Exercise requirements. Select every line in the items below that contains the word "left", and copy each one out. Case counts.

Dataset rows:
>>>>
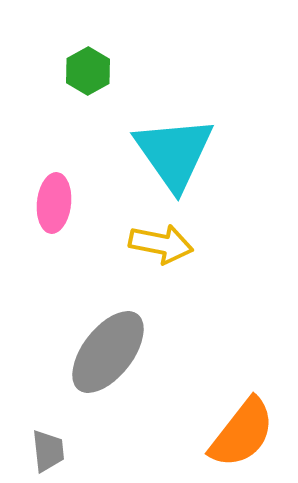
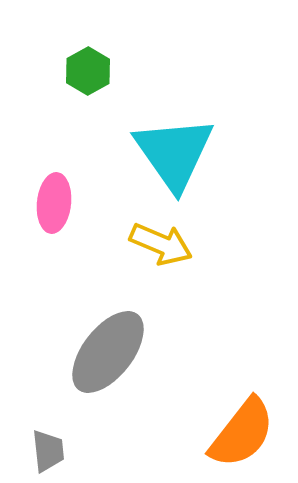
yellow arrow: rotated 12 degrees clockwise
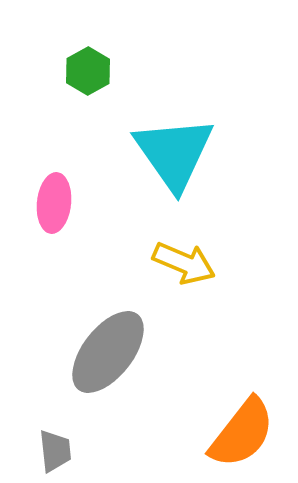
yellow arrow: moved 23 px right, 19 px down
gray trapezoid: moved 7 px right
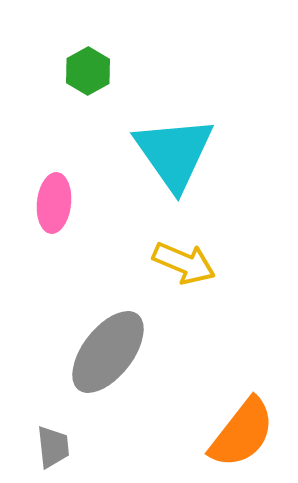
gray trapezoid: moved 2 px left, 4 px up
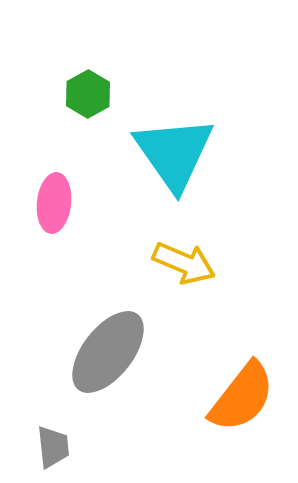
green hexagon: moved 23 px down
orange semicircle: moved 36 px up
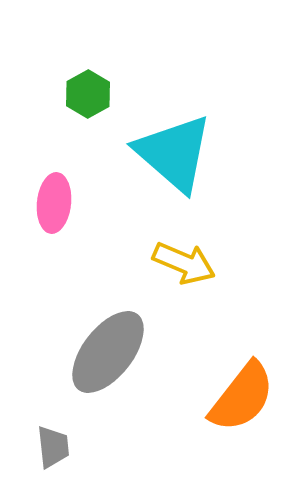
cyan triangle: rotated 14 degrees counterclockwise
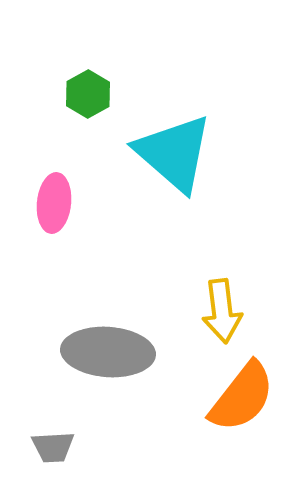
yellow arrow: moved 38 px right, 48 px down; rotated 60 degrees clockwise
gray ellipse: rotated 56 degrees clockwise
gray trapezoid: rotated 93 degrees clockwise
<<<<
>>>>
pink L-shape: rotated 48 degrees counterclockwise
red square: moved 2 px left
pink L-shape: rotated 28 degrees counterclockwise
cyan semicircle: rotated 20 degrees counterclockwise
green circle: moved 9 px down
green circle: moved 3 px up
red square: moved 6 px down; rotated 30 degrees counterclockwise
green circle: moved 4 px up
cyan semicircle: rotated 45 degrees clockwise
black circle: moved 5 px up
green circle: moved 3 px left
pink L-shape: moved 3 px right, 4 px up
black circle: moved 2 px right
<<<<
Correct output.
gray trapezoid: moved 2 px left, 4 px up
red square: moved 2 px left
green circle: moved 3 px left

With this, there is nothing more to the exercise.